%%

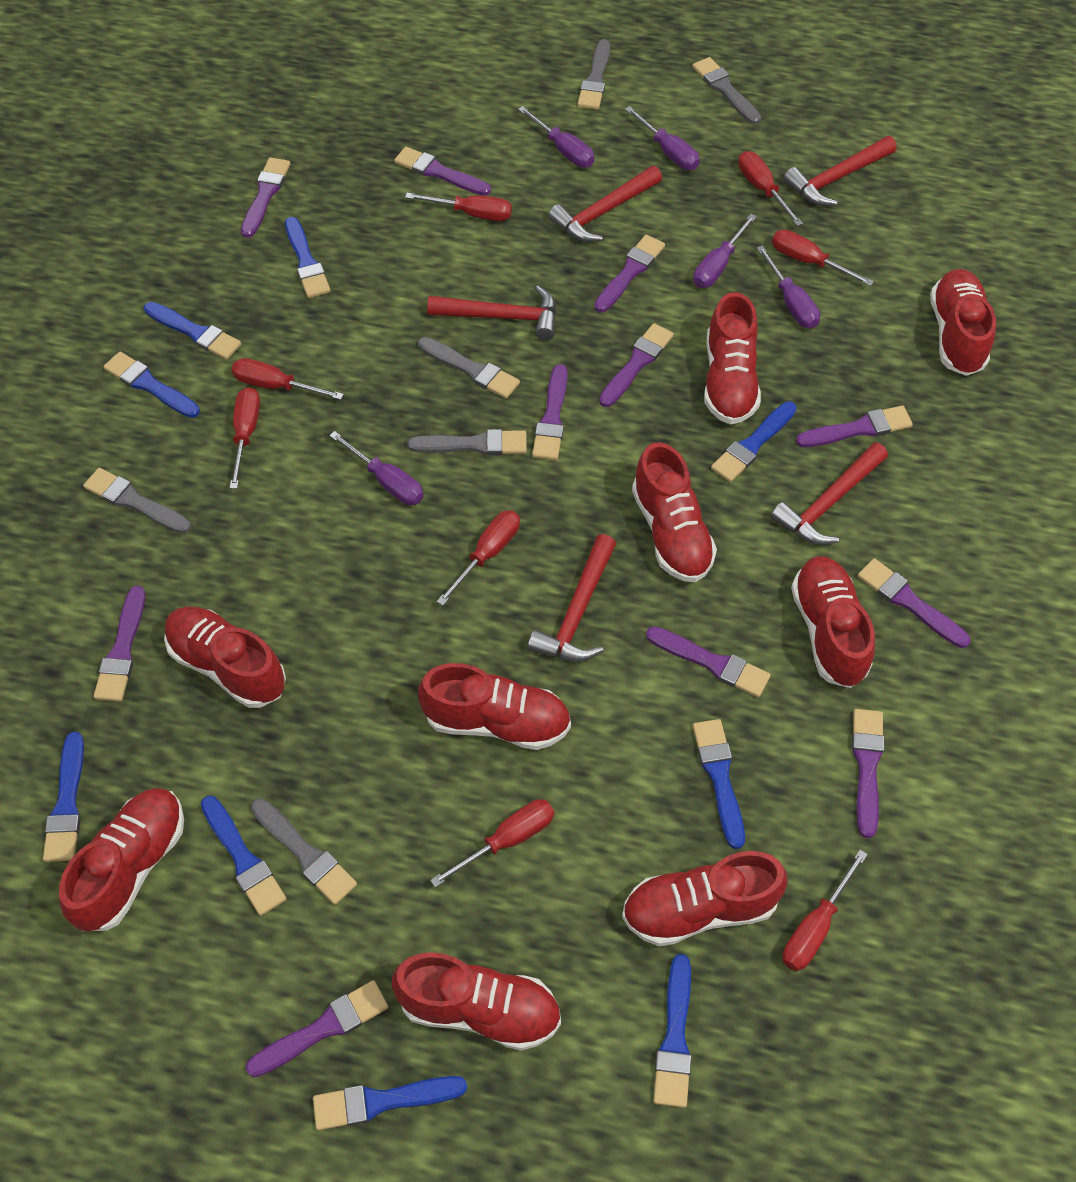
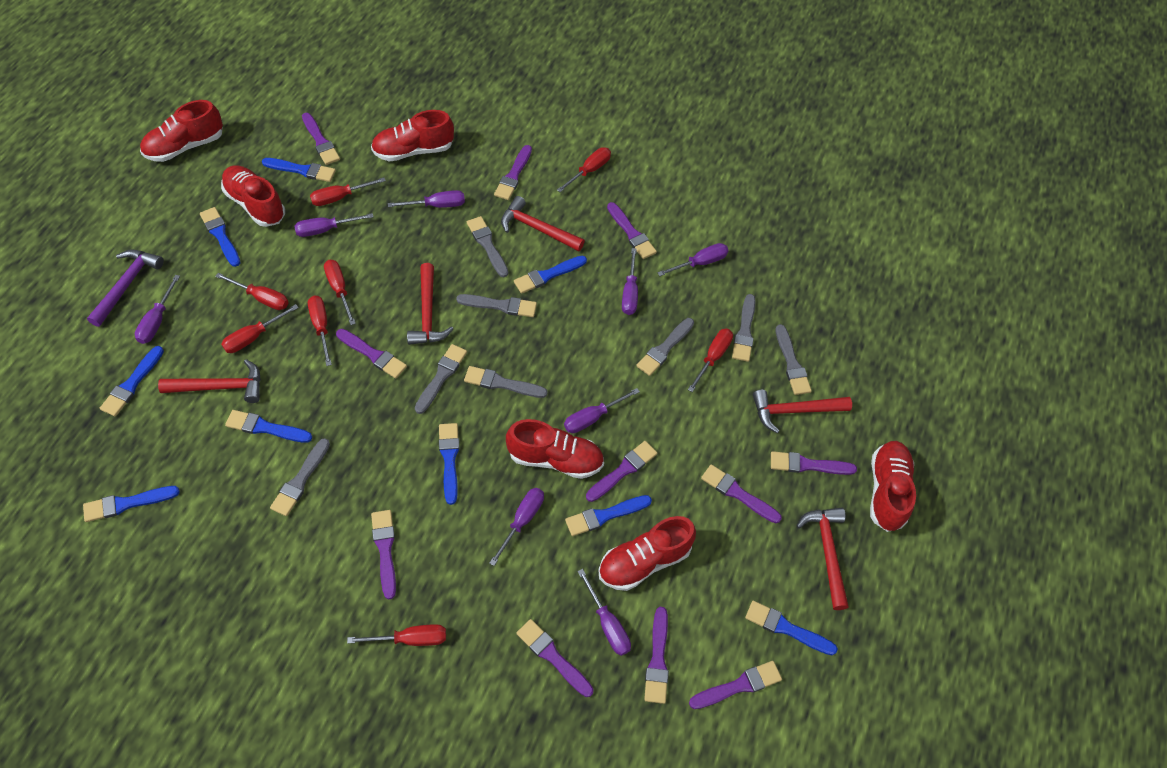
grey brush: 6 -> 8
purple hammer: 0 -> 1
purple screwdriver: 5 -> 8
red shoe: 9 -> 6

%%

* **EXERCISE DESCRIPTION**: Every line above should be returned exactly; the pictures stay out.

* **EXERCISE RESPONSE**:
grey brush: 6 -> 8
purple hammer: 0 -> 1
purple screwdriver: 5 -> 8
red shoe: 9 -> 6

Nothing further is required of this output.